- [The records]
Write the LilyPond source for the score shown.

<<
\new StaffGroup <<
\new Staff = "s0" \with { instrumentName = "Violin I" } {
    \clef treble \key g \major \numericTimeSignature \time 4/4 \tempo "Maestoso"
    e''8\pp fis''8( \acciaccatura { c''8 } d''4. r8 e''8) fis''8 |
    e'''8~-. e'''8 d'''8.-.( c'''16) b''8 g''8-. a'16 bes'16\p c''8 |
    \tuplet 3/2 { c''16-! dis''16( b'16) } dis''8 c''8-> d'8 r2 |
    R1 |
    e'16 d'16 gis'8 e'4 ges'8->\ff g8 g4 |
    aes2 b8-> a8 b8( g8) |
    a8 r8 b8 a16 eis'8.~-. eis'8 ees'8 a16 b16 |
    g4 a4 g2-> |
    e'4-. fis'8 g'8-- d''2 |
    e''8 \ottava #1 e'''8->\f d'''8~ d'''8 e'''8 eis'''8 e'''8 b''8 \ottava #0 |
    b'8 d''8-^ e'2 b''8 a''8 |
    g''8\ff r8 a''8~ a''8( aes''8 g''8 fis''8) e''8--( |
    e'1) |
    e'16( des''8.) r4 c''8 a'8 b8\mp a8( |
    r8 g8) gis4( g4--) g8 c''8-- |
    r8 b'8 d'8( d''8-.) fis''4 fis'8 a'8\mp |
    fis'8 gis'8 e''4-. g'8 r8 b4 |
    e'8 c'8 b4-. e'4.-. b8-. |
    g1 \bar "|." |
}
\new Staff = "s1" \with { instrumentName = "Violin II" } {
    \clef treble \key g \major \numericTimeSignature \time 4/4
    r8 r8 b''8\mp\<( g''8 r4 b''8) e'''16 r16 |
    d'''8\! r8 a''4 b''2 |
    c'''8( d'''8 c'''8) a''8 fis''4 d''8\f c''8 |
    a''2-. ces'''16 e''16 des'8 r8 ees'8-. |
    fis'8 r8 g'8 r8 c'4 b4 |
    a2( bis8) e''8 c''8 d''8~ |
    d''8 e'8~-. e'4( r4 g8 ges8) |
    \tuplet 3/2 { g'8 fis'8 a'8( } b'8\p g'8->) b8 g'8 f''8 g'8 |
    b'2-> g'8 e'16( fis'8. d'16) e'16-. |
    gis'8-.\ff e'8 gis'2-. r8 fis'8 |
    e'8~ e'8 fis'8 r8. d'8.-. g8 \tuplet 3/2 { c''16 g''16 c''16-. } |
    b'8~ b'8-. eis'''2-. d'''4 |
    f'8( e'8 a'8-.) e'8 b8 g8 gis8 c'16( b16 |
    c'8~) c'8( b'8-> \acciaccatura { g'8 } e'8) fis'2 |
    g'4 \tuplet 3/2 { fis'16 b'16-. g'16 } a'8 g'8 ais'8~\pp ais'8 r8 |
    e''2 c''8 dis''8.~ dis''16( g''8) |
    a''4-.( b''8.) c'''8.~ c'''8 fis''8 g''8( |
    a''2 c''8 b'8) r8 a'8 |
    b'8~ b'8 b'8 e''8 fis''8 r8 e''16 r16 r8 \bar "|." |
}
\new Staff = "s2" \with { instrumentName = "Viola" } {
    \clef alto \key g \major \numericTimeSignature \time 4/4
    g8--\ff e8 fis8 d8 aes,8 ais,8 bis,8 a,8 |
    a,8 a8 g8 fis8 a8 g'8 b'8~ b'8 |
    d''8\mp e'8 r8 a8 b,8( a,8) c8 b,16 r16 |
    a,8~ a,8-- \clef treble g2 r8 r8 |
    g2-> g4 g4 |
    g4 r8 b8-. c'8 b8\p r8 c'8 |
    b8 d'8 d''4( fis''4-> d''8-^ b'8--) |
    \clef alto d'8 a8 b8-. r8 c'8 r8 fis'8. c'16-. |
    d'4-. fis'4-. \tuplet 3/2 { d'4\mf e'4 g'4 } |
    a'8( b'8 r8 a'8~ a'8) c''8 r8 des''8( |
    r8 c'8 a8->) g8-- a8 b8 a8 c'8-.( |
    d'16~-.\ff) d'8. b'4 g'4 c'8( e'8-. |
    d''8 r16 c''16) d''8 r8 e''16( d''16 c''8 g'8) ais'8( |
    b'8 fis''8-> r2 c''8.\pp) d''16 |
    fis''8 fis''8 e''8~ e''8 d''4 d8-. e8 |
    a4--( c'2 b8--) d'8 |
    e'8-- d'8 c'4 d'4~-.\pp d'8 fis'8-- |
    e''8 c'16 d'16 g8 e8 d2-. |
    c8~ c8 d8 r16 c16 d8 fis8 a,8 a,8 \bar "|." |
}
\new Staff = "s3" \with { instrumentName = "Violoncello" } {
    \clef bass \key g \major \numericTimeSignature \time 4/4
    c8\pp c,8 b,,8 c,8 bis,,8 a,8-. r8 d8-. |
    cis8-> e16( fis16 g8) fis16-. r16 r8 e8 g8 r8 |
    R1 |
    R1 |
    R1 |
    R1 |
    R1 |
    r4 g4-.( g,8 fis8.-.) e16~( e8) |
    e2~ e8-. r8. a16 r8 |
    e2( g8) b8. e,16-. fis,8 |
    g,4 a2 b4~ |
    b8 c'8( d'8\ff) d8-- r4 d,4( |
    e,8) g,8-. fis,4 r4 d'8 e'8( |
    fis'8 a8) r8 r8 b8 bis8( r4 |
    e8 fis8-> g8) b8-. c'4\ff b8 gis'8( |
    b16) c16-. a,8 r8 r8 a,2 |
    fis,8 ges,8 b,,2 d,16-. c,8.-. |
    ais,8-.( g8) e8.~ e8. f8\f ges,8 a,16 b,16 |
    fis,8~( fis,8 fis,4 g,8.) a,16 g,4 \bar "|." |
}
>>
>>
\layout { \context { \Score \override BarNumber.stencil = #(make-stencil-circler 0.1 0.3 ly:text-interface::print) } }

- [Exercise aim]
Gather each line from the data above that contains the string "tuplet".

- [Exercise solution]
    \tuplet 3/2 { c''16-! dis''16( b'16) } dis''8 c''8-> d'8 r2 |
    \tuplet 3/2 { g'8 fis'8 a'8( } b'8\p g'8->) b8 g'8 f''8 g'8 |
    e'8~ e'8 fis'8 r8. d'8.-. g8 \tuplet 3/2 { c''16 g''16 c''16-. } |
    g'4 \tuplet 3/2 { fis'16 b'16-. g'16 } a'8 g'8 ais'8~\pp ais'8 r8 |
    d'4-. fis'4-. \tuplet 3/2 { d'4\mf e'4 g'4 } |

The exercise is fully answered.